__THE INPUT__:

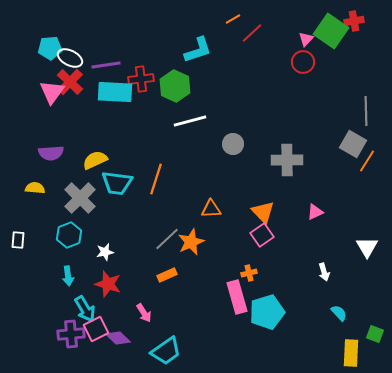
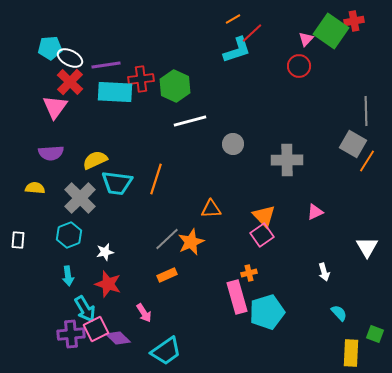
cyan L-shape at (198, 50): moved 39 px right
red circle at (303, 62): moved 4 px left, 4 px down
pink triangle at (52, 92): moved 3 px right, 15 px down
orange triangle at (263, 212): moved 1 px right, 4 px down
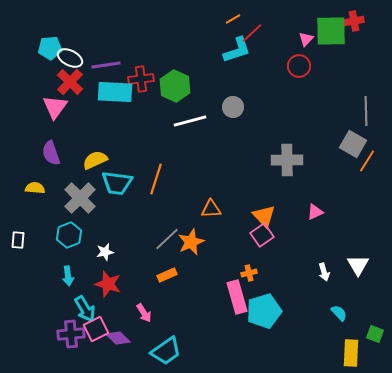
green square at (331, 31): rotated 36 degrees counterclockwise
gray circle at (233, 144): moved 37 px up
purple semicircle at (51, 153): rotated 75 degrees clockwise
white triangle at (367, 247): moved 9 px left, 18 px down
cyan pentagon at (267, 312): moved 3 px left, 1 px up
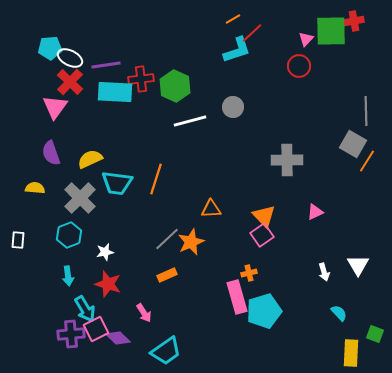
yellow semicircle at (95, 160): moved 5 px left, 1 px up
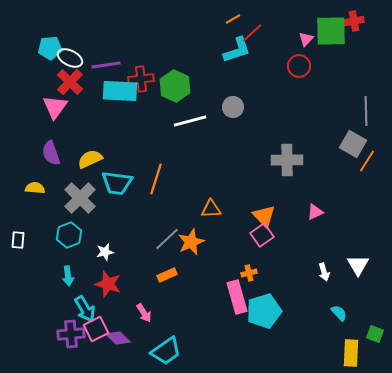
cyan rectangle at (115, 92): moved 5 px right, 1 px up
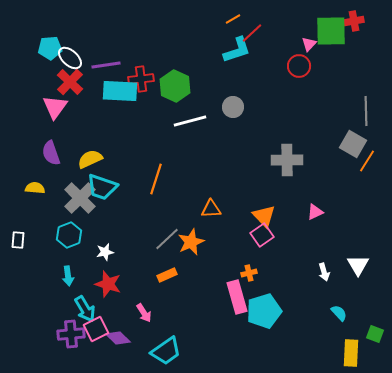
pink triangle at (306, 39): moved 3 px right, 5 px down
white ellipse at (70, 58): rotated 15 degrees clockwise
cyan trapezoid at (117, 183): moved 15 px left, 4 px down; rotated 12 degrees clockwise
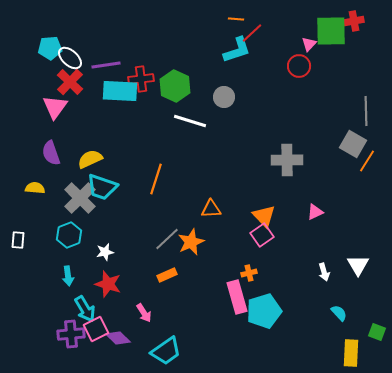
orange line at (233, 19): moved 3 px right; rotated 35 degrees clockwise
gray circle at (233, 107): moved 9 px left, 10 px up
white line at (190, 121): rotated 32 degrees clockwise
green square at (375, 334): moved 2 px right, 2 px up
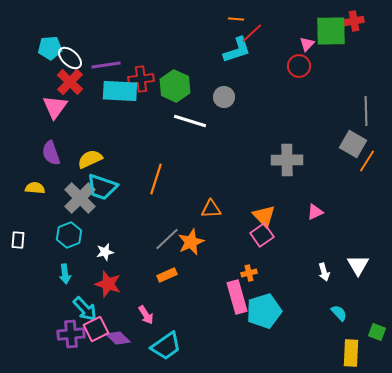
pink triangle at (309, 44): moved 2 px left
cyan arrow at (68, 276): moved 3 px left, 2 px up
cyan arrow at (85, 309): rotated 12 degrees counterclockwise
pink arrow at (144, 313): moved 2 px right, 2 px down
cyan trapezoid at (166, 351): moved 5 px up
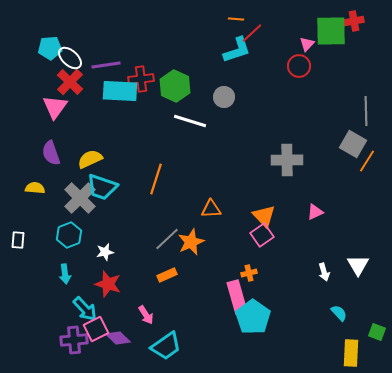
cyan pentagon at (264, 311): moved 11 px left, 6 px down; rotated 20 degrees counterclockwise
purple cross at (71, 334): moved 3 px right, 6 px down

__DIRECTIONS FOR THIS TASK__: Rewrite all the lines above, putting "pixels" wherever "px" appears and leaving everything else as it is. Omit the pictures from your answer.

__ANSWER TO THIS TASK__:
cyan L-shape at (198, 50): moved 39 pixels right
red circle at (303, 62): moved 4 pixels left, 4 pixels down
pink triangle at (52, 92): moved 3 pixels right, 15 pixels down
orange triangle at (263, 212): moved 1 pixels right, 4 pixels down
green square at (331, 31): rotated 36 degrees counterclockwise
gray circle at (233, 144): moved 37 pixels up
purple semicircle at (51, 153): rotated 75 degrees clockwise
white triangle at (367, 247): moved 9 pixels left, 18 pixels down
cyan pentagon at (267, 312): moved 3 pixels left, 1 pixels up
yellow semicircle at (95, 160): moved 5 pixels left, 1 pixels up
cyan rectangle at (115, 92): moved 5 pixels right, 1 pixels up
pink triangle at (306, 39): moved 3 pixels right, 5 pixels down
white ellipse at (70, 58): rotated 15 degrees clockwise
cyan trapezoid at (117, 183): moved 15 pixels left, 4 pixels down; rotated 12 degrees clockwise
orange line at (233, 19): moved 3 pixels right; rotated 35 degrees clockwise
gray circle at (233, 107): moved 9 pixels left, 10 pixels up
white line at (190, 121): rotated 32 degrees clockwise
green square at (375, 334): moved 2 pixels right, 2 pixels up
pink triangle at (309, 44): moved 2 pixels left
cyan arrow at (68, 276): moved 3 pixels left, 2 pixels up
cyan arrow at (85, 309): rotated 12 degrees counterclockwise
pink arrow at (144, 313): moved 2 pixels right, 2 pixels down
cyan trapezoid at (166, 351): moved 5 pixels up
cyan pentagon at (264, 311): moved 11 pixels left, 6 pixels down; rotated 20 degrees counterclockwise
purple cross at (71, 334): moved 3 pixels right, 6 pixels down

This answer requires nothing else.